▶ _Problem requirements_:
Give an exact reproduction of all the lines in the listing.

▶ _Supplied information_:
····················
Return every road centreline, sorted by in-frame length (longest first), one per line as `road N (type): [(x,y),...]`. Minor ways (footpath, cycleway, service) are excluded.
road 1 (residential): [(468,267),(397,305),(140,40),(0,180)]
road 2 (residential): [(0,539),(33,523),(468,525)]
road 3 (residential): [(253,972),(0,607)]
····················
▶ _Output for this exercise_:
Return every road centreline, sorted by in-frame length (longest first), one per line as `road N (type): [(x,y),...]`. Minor ways (footpath, cycleway, service) are excluded.
road 1 (residential): [(468,267),(397,305),(140,40),(0,180)]
road 2 (residential): [(0,539),(33,523),(468,525)]
road 3 (residential): [(253,972),(0,607)]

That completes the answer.